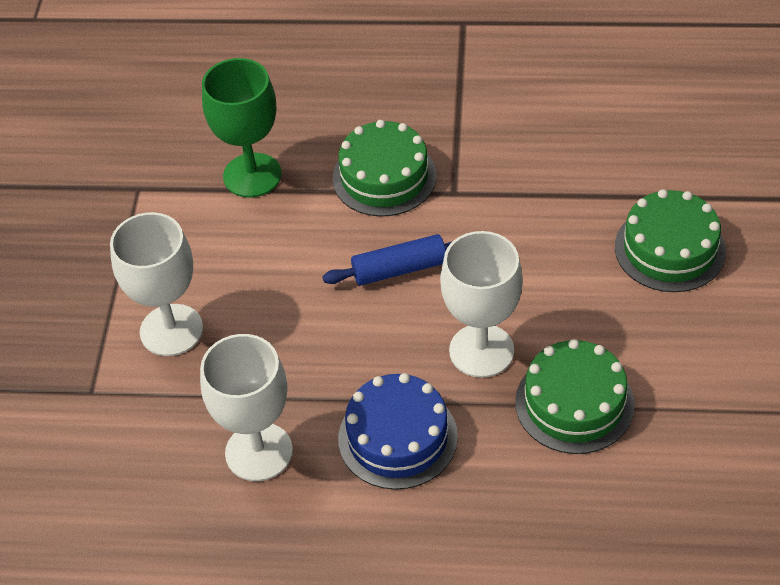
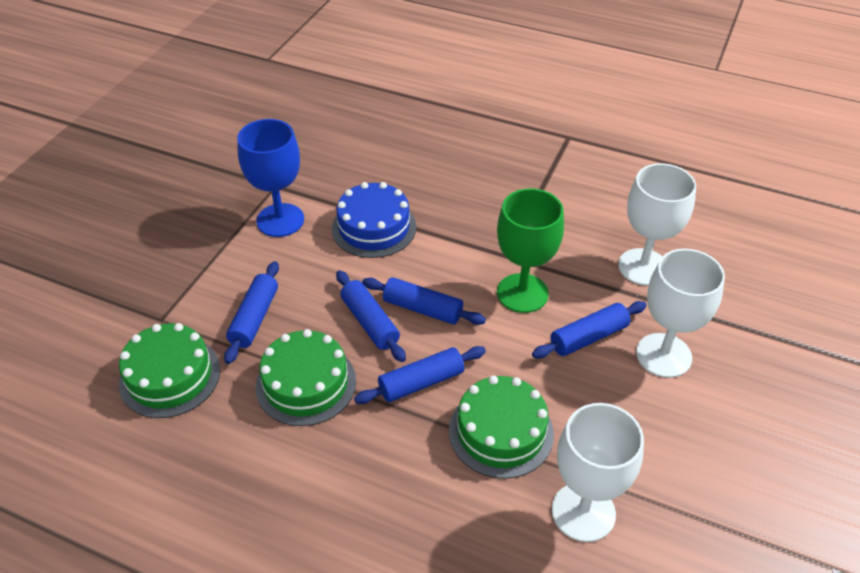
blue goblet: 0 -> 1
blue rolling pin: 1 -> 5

= = =

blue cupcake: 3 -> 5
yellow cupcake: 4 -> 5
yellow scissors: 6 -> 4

= = =

## Required work
The word "yellow" appears in some of the lines above. Copy those lines.

## Exercise answer
yellow cupcake: 4 -> 5
yellow scissors: 6 -> 4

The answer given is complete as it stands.